What needs to be done:
Keep the images out and copy every entry below exactly.

Data extract:

-- Opening Marker --

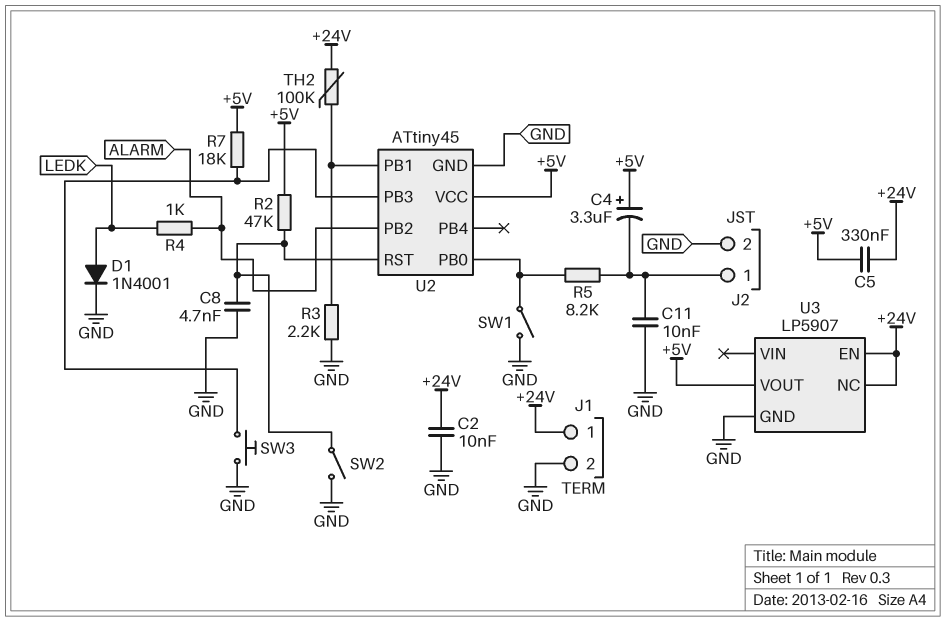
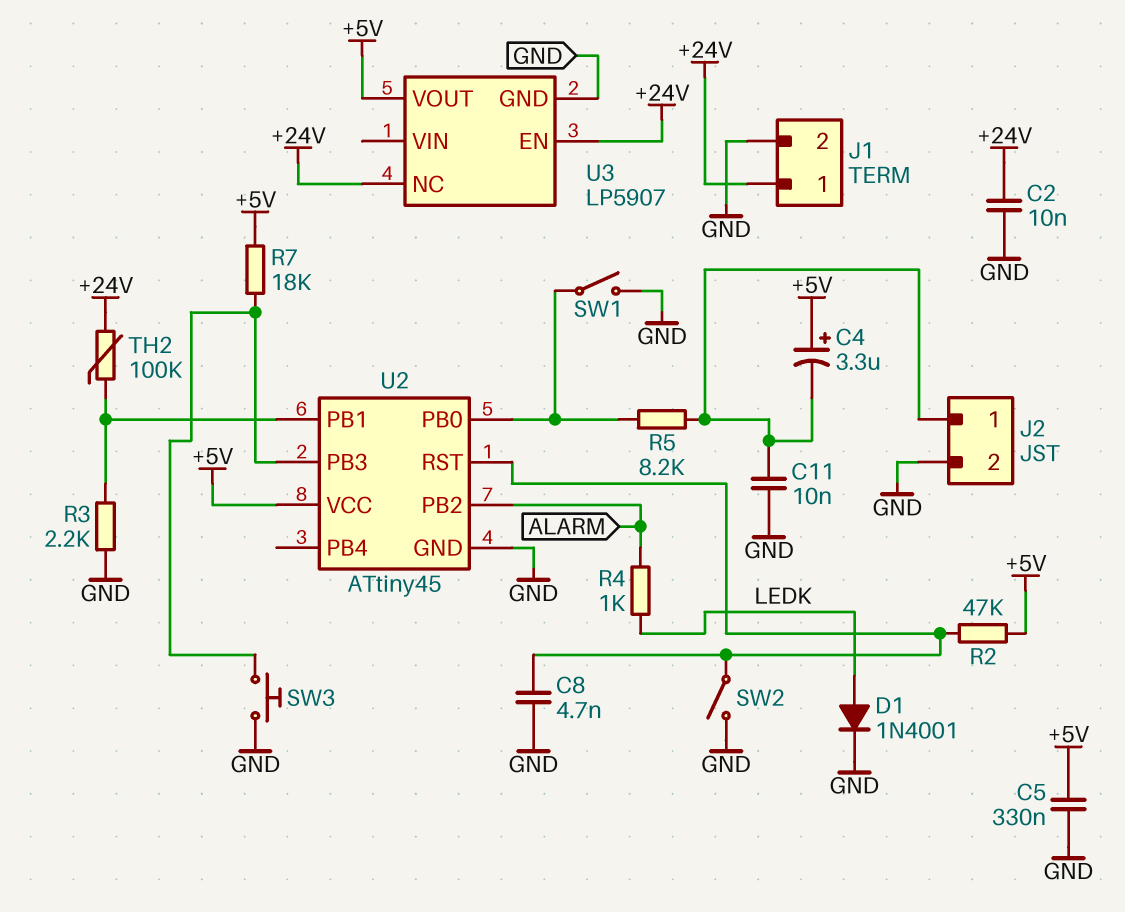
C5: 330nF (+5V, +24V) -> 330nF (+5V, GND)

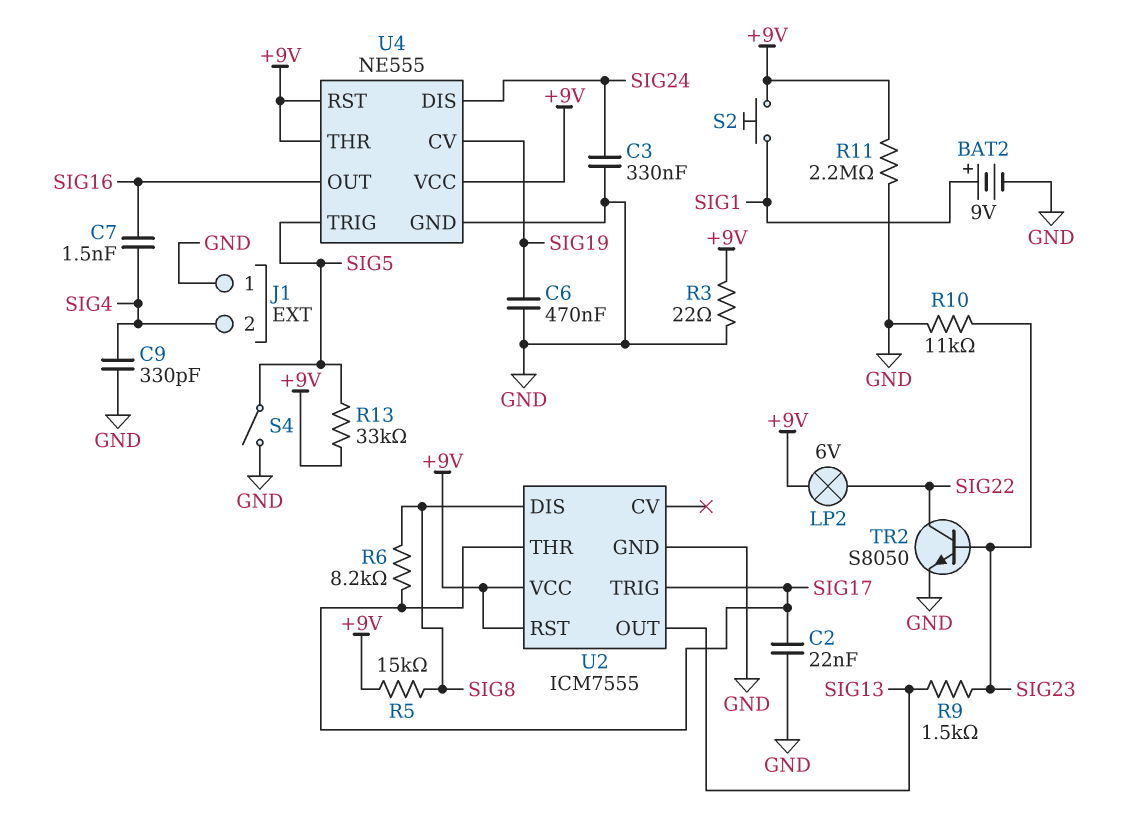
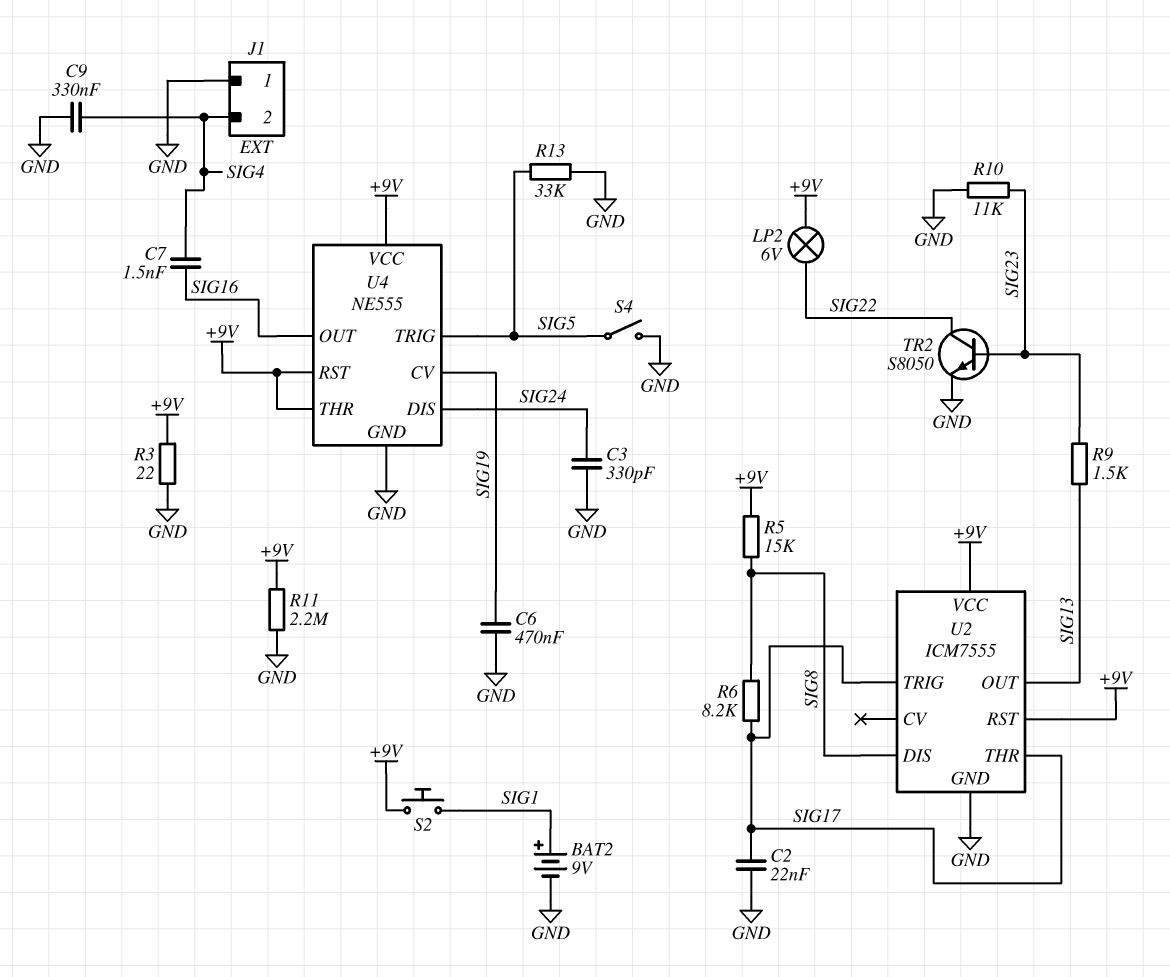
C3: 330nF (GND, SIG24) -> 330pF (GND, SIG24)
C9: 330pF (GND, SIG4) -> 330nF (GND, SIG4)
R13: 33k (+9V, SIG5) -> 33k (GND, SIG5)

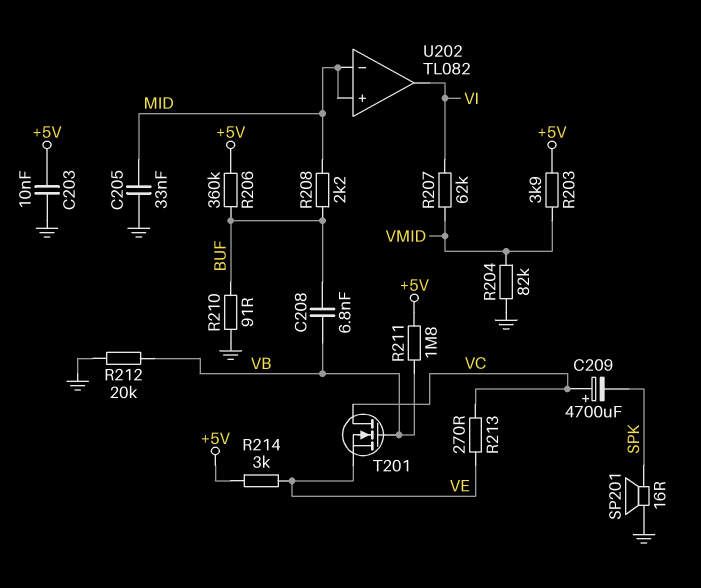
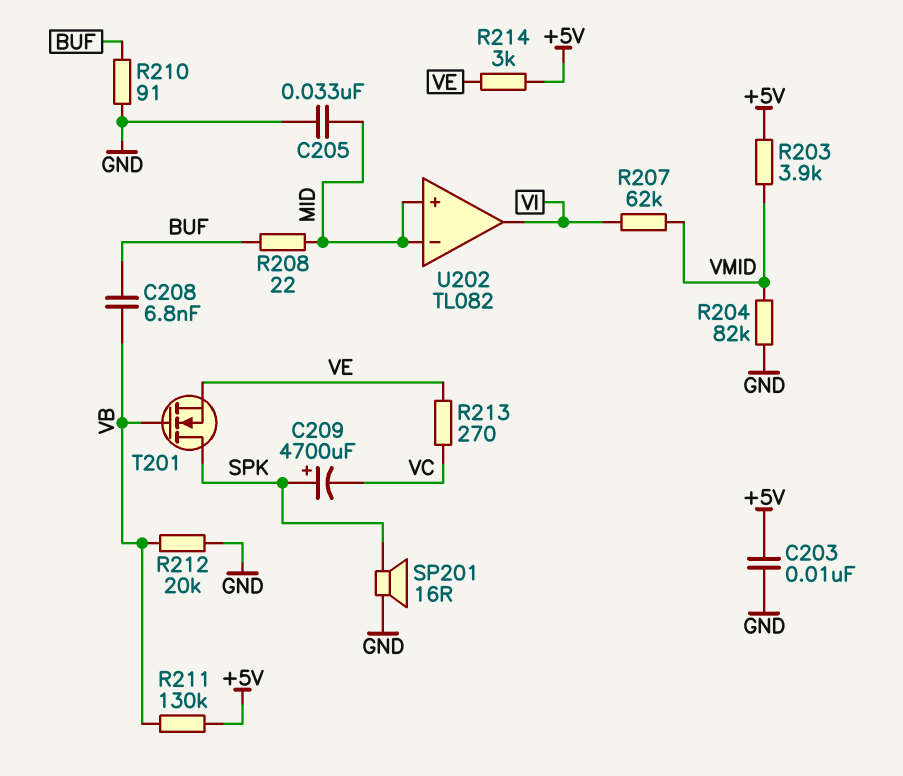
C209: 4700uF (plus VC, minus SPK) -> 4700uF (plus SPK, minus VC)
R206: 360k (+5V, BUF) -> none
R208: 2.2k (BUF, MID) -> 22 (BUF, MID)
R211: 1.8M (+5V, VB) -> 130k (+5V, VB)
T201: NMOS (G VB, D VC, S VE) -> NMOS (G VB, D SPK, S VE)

-- Closing Marker --

Written solution:
C5: 330nF (+5V, +24V) -> 330nF (+5V, GND)

C3: 330nF (GND, SIG24) -> 330pF (GND, SIG24)
C9: 330pF (GND, SIG4) -> 330nF (GND, SIG4)
R13: 33k (+9V, SIG5) -> 33k (GND, SIG5)

C209: 4700uF (plus VC, minus SPK) -> 4700uF (plus SPK, minus VC)
R206: 360k (+5V, BUF) -> none
R208: 2.2k (BUF, MID) -> 22 (BUF, MID)
R211: 1.8M (+5V, VB) -> 130k (+5V, VB)
T201: NMOS (G VB, D VC, S VE) -> NMOS (G VB, D SPK, S VE)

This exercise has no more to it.